DESCRIPTION OF THE TASK
May I please have every record restated word for word, with the images left out?
- - -
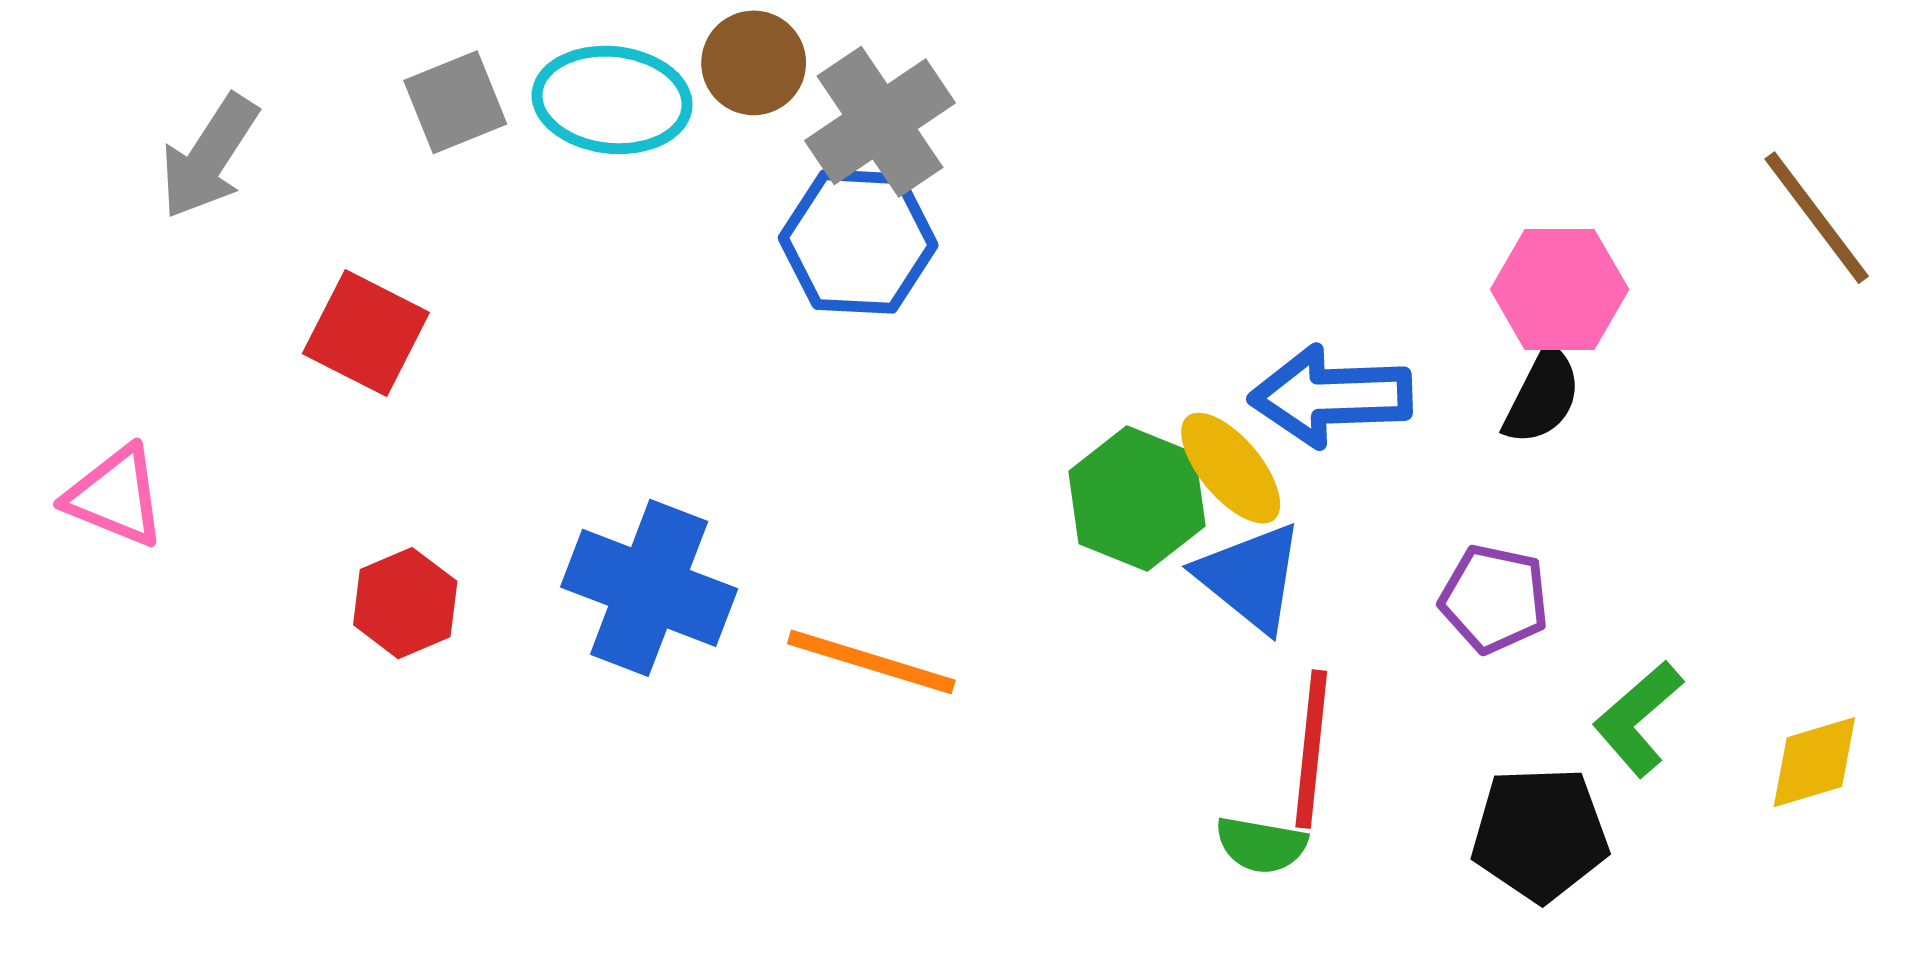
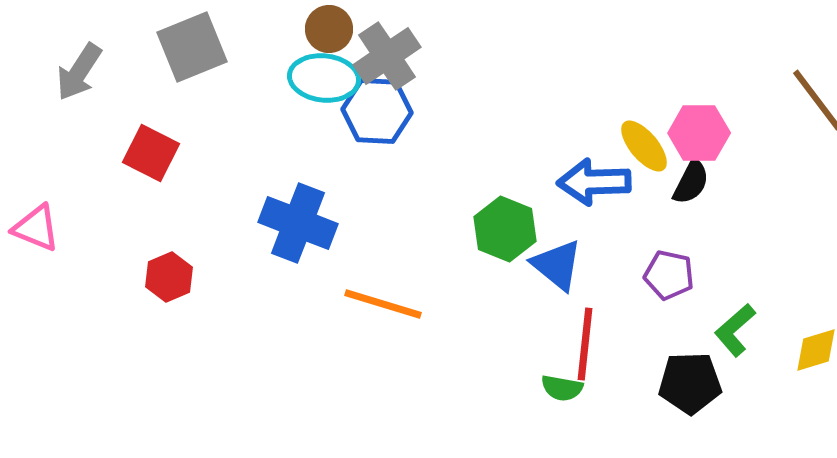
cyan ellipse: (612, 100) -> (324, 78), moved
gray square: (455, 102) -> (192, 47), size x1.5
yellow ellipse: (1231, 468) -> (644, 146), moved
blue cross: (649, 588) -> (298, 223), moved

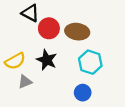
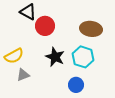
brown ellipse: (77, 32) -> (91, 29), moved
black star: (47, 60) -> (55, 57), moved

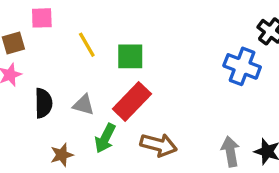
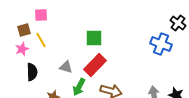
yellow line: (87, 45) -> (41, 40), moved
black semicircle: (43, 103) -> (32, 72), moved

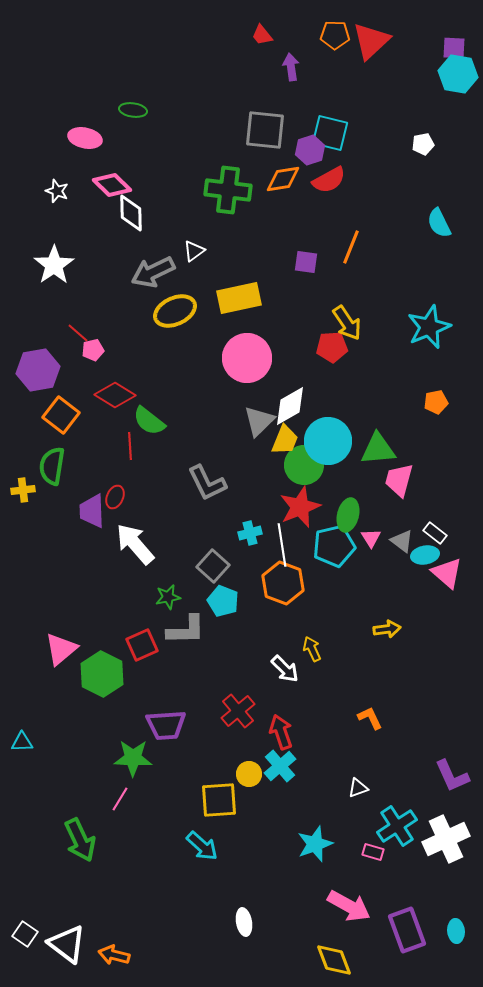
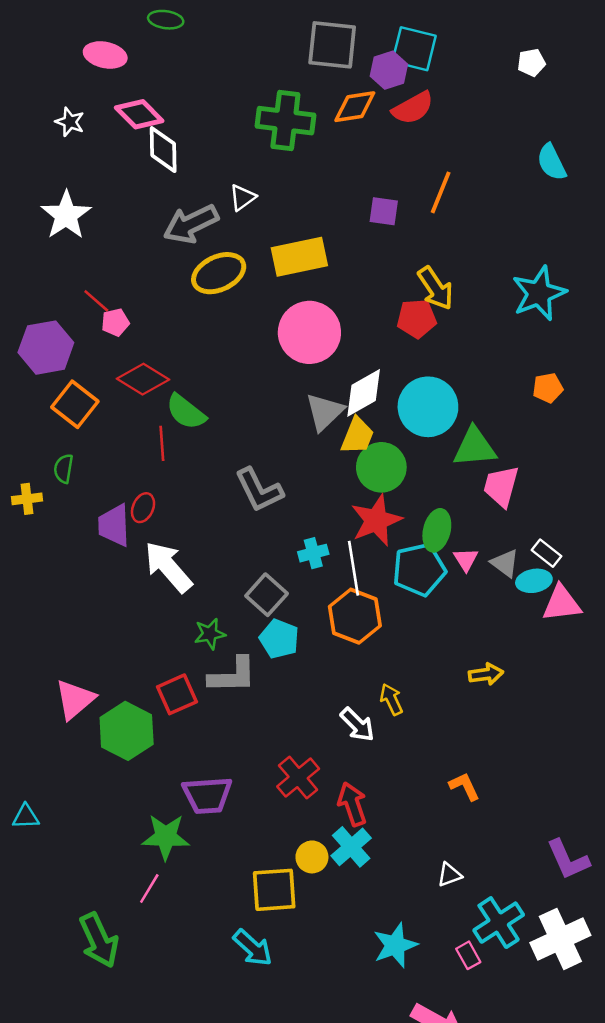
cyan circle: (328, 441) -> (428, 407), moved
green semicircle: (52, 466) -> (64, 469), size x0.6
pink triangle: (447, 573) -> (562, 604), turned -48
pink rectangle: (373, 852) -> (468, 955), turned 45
- - -
RESPONSE
cyan ellipse: (612, 100) -> (324, 78), moved
gray square: (455, 102) -> (192, 47), size x1.5
yellow ellipse: (1231, 468) -> (644, 146), moved
blue cross: (649, 588) -> (298, 223), moved

brown ellipse: (77, 32) -> (91, 29), moved
black star: (47, 60) -> (55, 57), moved

yellow line: (87, 45) -> (41, 40), moved
black semicircle: (43, 103) -> (32, 72), moved

cyan circle: (328, 441) -> (428, 407), moved
green semicircle: (52, 466) -> (64, 469), size x0.6
pink triangle: (447, 573) -> (562, 604), turned -48
pink rectangle: (373, 852) -> (468, 955), turned 45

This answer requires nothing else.